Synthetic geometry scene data
- Opening Delimiter -
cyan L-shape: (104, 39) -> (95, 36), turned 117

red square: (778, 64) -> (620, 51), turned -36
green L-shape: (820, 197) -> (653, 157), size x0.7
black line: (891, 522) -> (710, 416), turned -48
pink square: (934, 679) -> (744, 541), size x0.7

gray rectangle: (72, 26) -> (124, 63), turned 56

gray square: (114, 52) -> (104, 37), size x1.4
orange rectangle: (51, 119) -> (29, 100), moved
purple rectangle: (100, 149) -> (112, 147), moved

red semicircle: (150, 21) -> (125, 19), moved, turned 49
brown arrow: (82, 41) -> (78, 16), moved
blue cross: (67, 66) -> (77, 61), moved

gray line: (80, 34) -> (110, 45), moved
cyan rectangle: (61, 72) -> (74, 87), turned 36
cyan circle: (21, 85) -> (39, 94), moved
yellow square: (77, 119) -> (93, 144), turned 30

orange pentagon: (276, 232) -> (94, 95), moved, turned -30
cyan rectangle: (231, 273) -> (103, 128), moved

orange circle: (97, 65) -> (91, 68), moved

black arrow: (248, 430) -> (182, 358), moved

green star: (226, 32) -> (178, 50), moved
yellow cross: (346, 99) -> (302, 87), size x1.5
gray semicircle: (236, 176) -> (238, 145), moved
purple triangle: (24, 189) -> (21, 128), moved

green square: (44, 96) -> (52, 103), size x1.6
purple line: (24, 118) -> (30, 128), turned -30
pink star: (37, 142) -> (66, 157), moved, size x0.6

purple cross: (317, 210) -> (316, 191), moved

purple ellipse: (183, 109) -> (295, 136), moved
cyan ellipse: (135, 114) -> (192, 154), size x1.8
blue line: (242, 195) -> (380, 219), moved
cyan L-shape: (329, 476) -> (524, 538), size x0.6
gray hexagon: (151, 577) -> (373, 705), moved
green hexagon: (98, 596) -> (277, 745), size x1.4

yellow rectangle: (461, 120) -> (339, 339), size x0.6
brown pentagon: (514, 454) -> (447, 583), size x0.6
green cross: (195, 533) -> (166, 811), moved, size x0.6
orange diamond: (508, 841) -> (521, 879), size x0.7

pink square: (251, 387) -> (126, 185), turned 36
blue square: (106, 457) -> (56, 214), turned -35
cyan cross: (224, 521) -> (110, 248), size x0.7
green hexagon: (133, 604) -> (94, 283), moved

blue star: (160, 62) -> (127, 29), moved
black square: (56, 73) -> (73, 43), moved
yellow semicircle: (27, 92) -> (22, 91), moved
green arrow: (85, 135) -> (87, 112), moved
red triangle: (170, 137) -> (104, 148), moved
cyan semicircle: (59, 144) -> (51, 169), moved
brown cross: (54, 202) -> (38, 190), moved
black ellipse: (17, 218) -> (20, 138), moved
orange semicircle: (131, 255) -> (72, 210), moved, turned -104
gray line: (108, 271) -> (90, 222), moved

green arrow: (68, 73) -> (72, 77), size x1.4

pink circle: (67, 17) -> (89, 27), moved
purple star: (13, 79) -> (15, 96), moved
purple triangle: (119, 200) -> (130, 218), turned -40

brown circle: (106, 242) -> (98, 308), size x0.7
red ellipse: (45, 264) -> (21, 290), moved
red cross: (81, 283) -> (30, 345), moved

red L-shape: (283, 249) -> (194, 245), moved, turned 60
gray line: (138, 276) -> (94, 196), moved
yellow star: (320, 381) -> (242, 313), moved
- Closing Delimiter -
_Instructions to follow:_
From the start of the data to the line that holds "cyan circle: (21, 85) -> (39, 94), moved", retype each line exactly, with both ends included.

_Exercise output:_
cyan L-shape: (104, 39) -> (95, 36), turned 117

red square: (778, 64) -> (620, 51), turned -36
green L-shape: (820, 197) -> (653, 157), size x0.7
black line: (891, 522) -> (710, 416), turned -48
pink square: (934, 679) -> (744, 541), size x0.7

gray rectangle: (72, 26) -> (124, 63), turned 56

gray square: (114, 52) -> (104, 37), size x1.4
orange rectangle: (51, 119) -> (29, 100), moved
purple rectangle: (100, 149) -> (112, 147), moved

red semicircle: (150, 21) -> (125, 19), moved, turned 49
brown arrow: (82, 41) -> (78, 16), moved
blue cross: (67, 66) -> (77, 61), moved

gray line: (80, 34) -> (110, 45), moved
cyan rectangle: (61, 72) -> (74, 87), turned 36
cyan circle: (21, 85) -> (39, 94), moved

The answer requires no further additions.